--- START ---
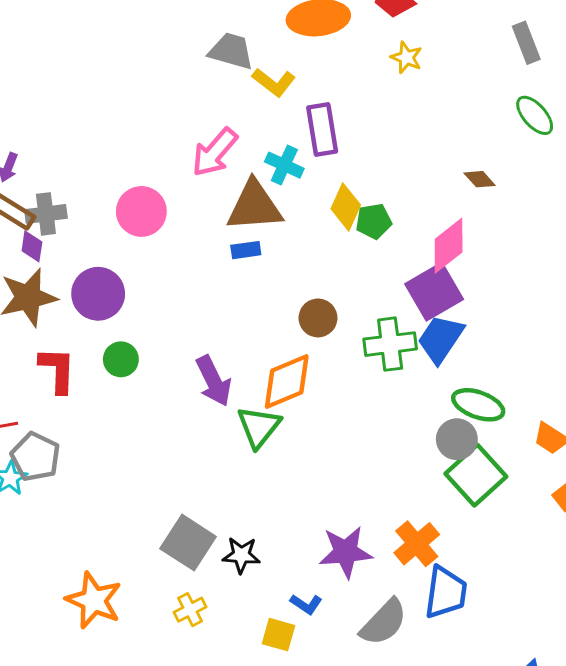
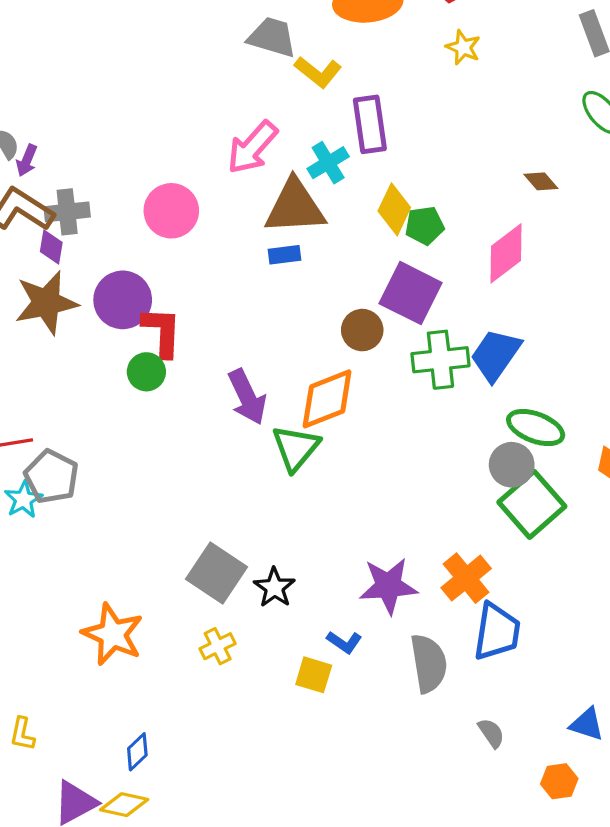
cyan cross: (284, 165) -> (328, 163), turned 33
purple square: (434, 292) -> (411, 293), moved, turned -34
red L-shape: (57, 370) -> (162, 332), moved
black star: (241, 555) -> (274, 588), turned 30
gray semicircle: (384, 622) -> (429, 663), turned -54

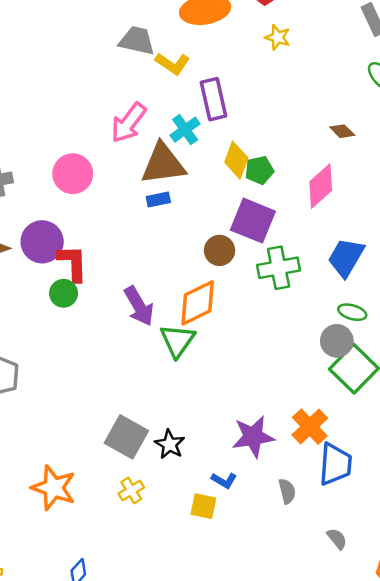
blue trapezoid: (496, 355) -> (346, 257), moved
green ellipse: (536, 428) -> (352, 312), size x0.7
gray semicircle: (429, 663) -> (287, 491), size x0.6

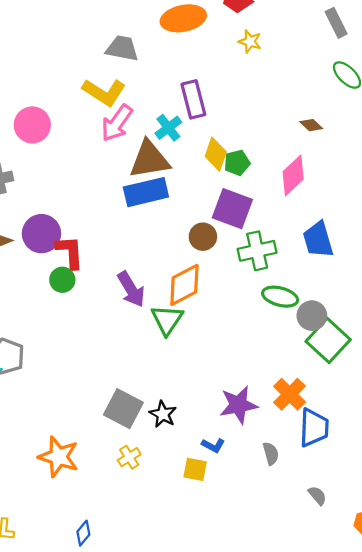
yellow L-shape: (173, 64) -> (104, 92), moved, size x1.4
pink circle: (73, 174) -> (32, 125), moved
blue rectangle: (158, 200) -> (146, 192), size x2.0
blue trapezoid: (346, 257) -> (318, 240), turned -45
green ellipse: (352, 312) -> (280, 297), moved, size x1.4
--- END ---
--- START ---
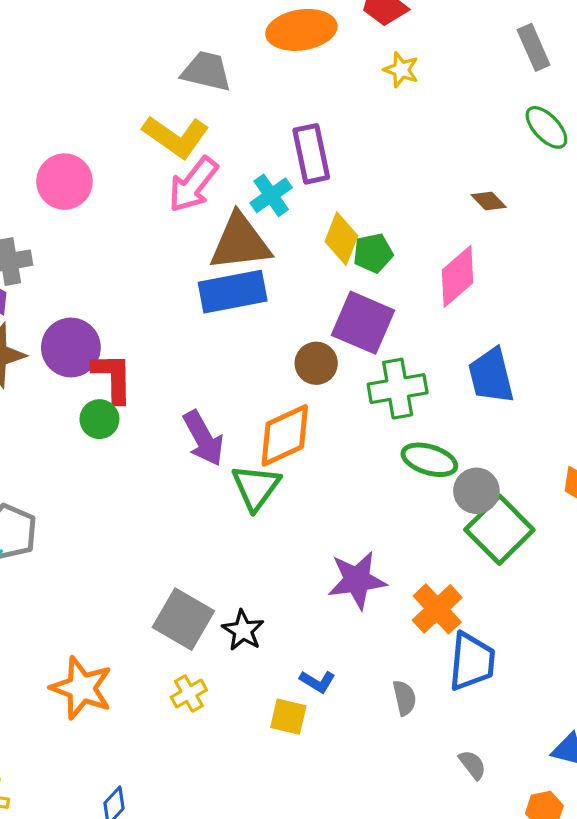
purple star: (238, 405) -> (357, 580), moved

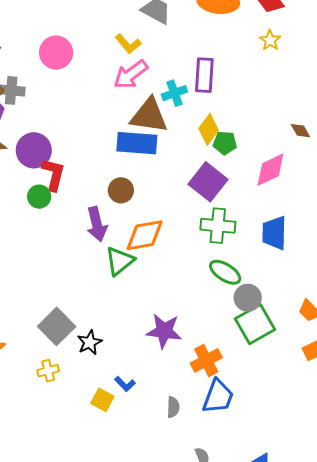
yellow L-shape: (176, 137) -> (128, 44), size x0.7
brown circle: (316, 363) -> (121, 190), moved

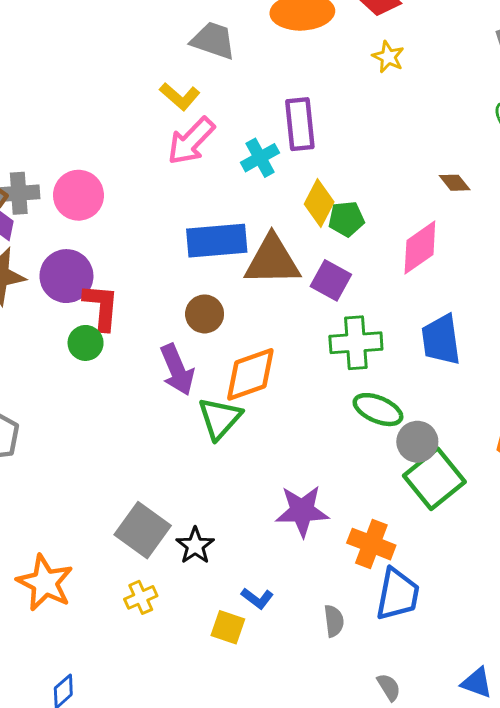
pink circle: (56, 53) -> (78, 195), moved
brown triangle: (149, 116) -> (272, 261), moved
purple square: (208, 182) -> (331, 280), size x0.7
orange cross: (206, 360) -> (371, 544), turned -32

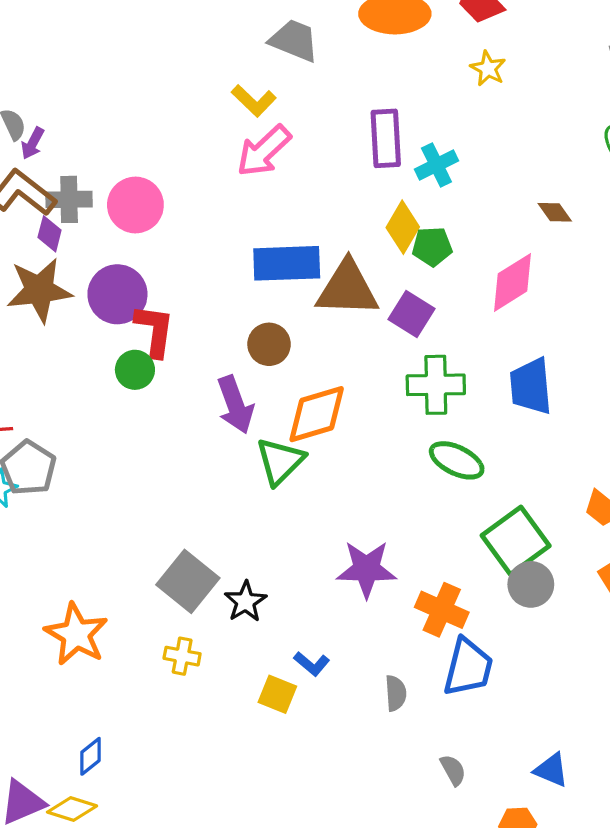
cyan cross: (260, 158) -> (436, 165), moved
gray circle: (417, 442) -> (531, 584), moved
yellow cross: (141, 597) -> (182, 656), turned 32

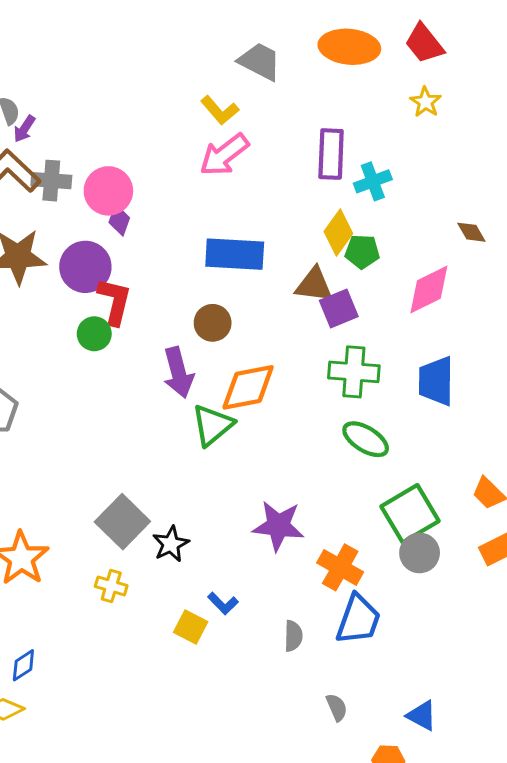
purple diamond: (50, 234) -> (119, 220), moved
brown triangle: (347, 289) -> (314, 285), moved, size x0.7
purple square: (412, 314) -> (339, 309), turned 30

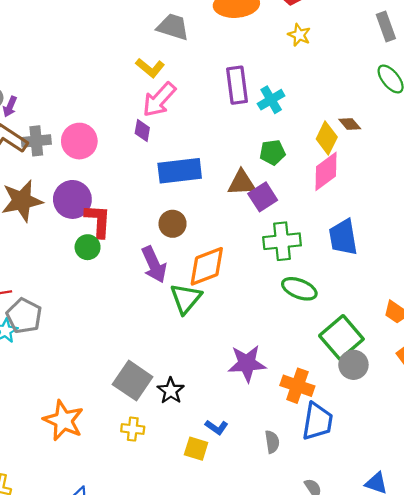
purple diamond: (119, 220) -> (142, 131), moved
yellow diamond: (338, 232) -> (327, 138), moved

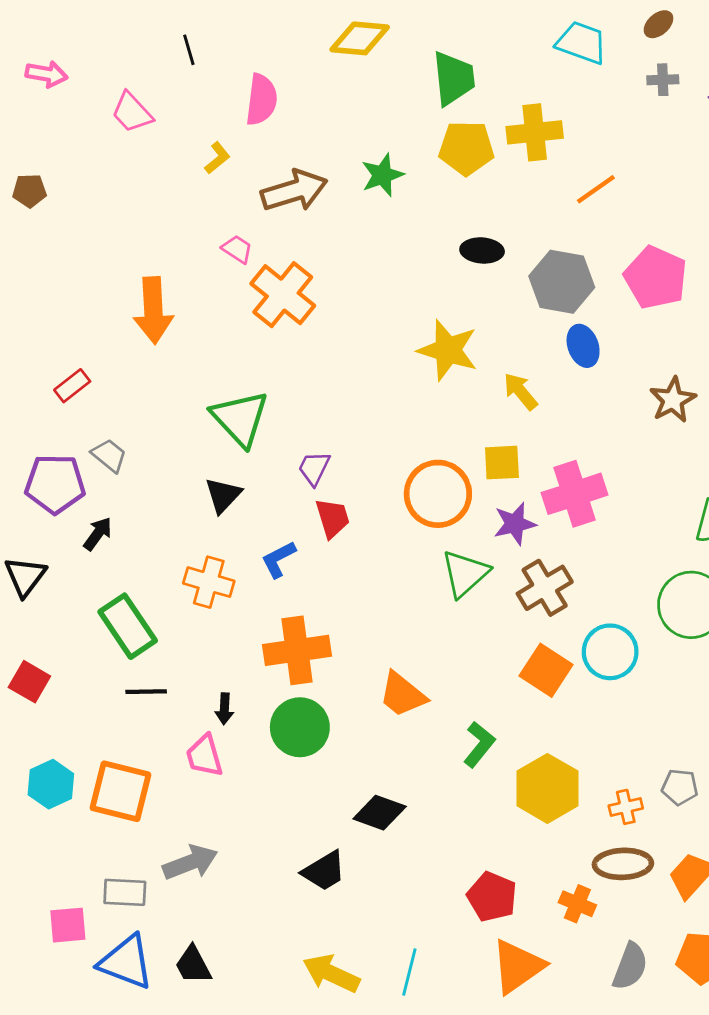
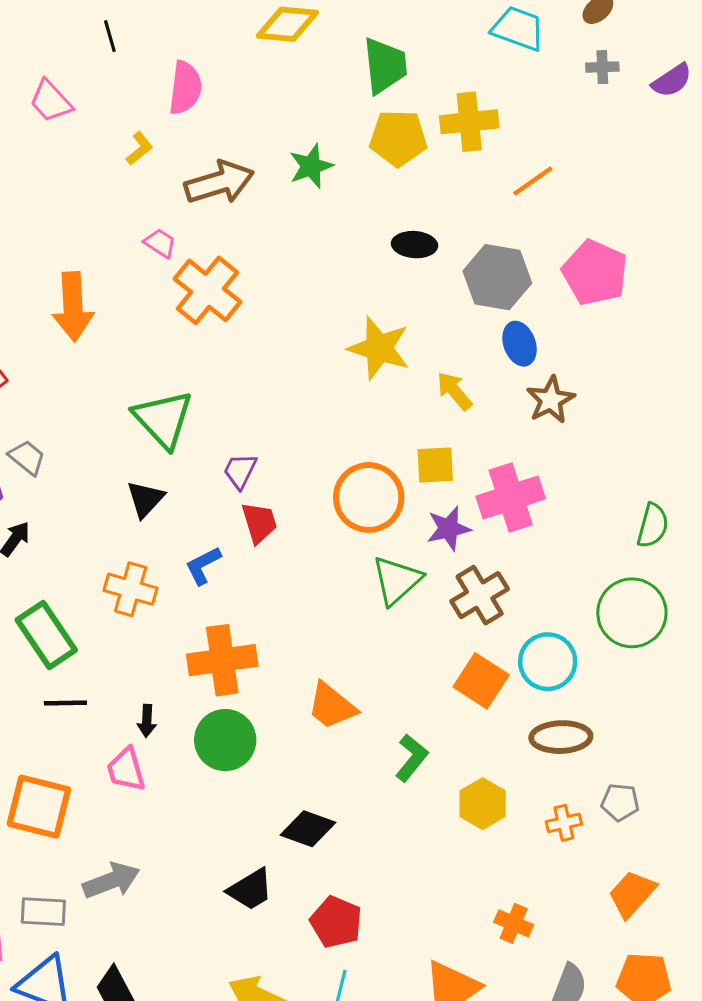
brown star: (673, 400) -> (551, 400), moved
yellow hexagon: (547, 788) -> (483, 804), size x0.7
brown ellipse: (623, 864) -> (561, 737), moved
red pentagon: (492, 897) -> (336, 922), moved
--- END ---
» **Task to carry out**: Range to copy from the listing above: the line containing "blue trapezoid: (496, 355)" down to the line containing "green ellipse: (352, 312)", both included. Reproduce it exactly, minus the pictures, and add nothing.

» **Answer to this exercise**:
blue trapezoid: (496, 355) -> (346, 257), moved
green ellipse: (536, 428) -> (352, 312), size x0.7
gray semicircle: (429, 663) -> (287, 491), size x0.6

yellow L-shape: (173, 64) -> (104, 92), moved, size x1.4
pink circle: (73, 174) -> (32, 125), moved
blue rectangle: (158, 200) -> (146, 192), size x2.0
blue trapezoid: (346, 257) -> (318, 240), turned -45
green ellipse: (352, 312) -> (280, 297), moved, size x1.4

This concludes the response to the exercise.